**YOUR GOAL**
Take the records below and set down exactly the lines from the one with "none -> white brick I11:J11 level 1" to the one with "white brick F1", ends included; do not copy the pictures.

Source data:
━━━━━━━━━━━━━━━━━━━━

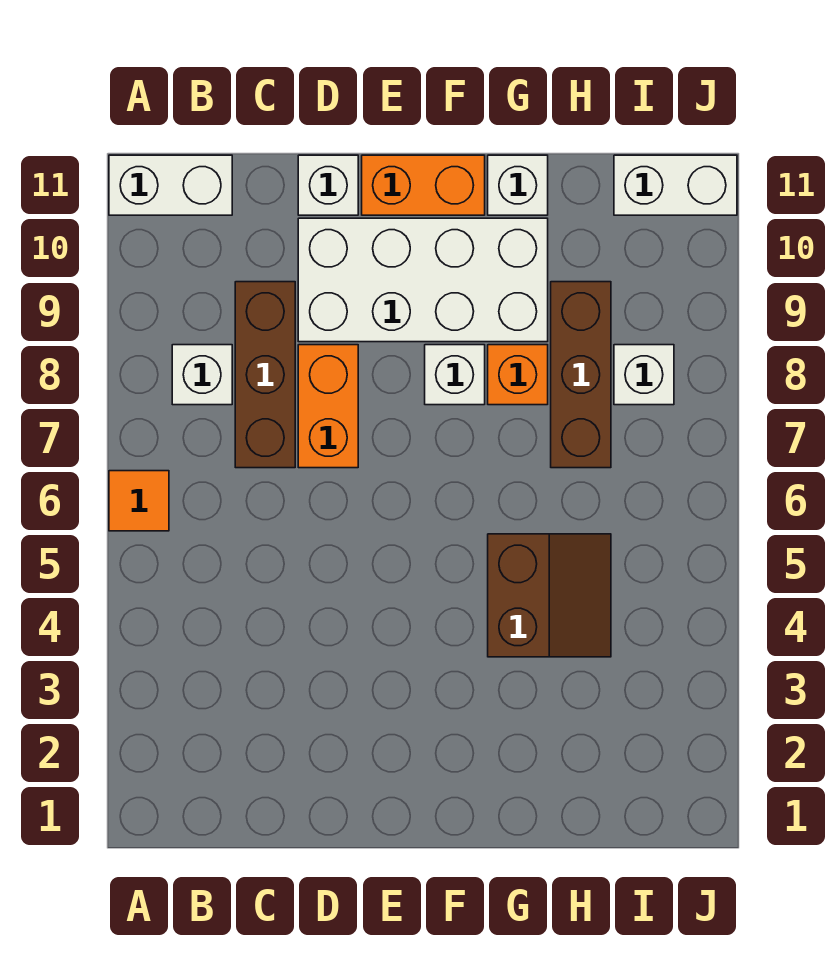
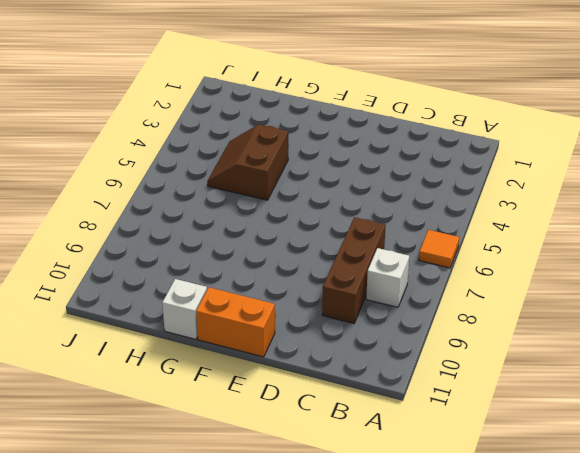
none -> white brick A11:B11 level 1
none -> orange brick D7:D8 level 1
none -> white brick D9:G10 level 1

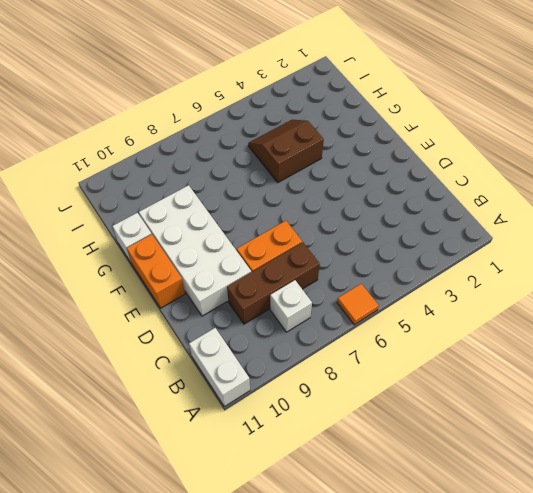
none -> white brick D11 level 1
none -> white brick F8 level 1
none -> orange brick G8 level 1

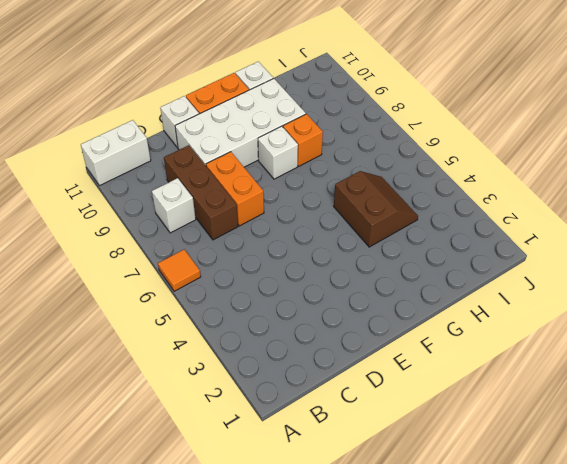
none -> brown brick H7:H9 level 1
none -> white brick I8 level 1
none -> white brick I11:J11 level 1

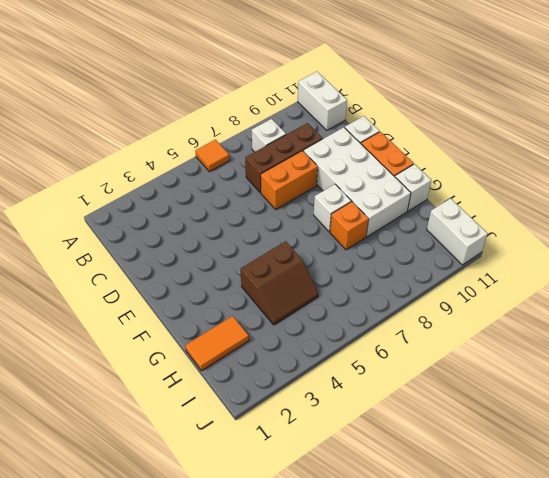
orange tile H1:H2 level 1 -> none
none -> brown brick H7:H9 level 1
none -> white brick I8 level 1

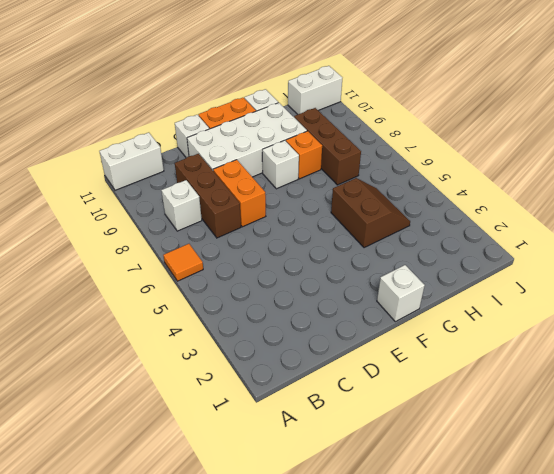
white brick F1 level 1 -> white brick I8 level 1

━━━━━━━━━━━━━━━━━━━━

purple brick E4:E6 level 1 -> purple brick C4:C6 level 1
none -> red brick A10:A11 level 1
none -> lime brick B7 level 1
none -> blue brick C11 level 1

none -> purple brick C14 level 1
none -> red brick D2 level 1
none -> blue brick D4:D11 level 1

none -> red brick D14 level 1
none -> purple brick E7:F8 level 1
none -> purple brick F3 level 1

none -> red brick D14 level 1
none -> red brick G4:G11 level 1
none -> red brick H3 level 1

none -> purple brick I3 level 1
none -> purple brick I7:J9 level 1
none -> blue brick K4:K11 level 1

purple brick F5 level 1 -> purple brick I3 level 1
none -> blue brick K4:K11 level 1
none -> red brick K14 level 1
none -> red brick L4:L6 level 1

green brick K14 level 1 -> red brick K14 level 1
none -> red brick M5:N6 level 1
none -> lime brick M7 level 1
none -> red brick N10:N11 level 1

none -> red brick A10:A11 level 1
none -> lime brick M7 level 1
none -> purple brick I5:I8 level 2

━━━━━━━━━━━━━━━━━━━━

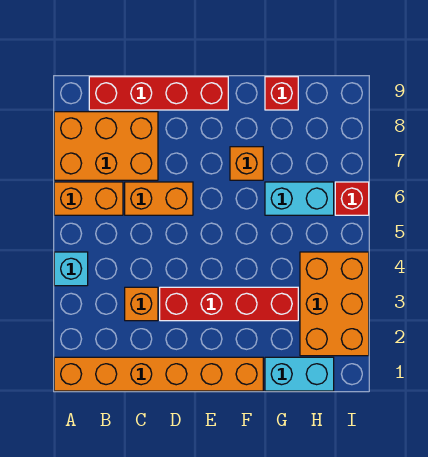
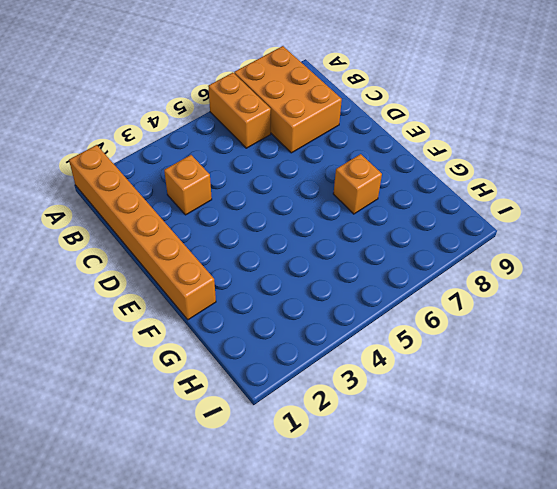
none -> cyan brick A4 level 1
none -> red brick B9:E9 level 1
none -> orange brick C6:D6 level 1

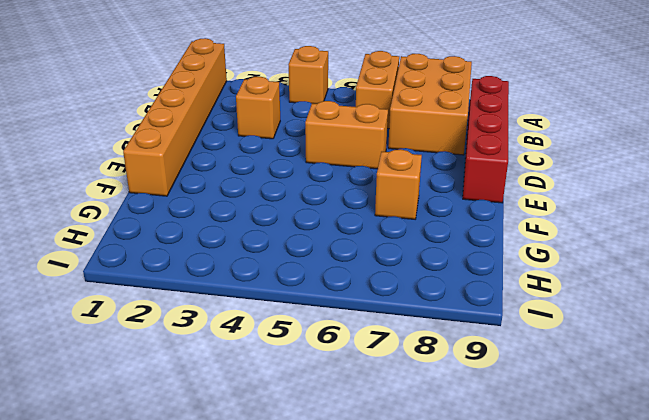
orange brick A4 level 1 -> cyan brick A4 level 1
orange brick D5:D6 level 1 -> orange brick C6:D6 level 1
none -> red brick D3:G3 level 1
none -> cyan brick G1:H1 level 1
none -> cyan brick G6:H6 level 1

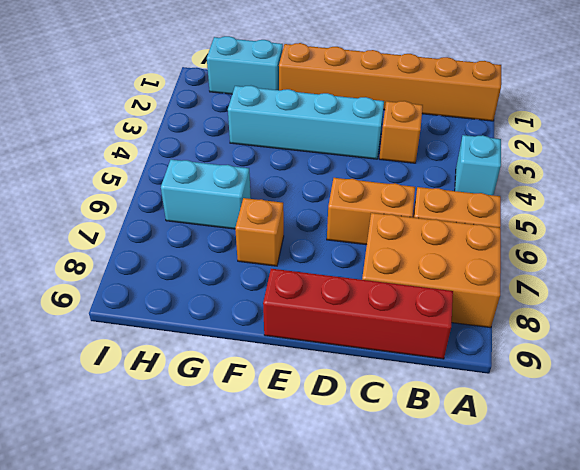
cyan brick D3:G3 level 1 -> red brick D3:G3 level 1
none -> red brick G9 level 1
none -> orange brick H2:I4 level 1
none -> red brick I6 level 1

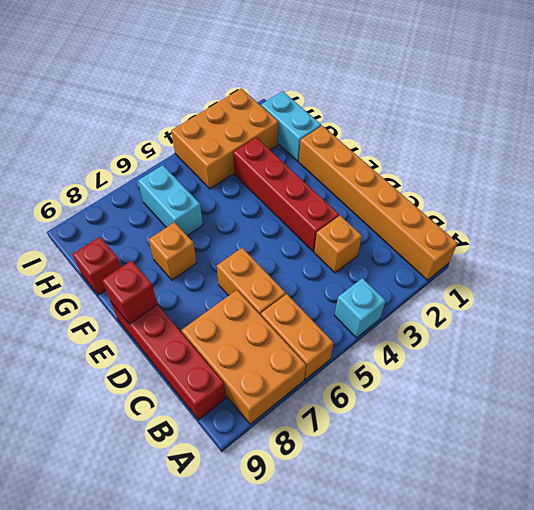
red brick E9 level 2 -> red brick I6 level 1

━━━━━━━━━━━━━━━━━━━━

**ANSWER**
none -> white brick I11:J11 level 1

orange tile H1:H2 level 1 -> none
none -> brown brick H7:H9 level 1
none -> white brick I8 level 1

white brick F1 level 1 -> white brick I8 level 1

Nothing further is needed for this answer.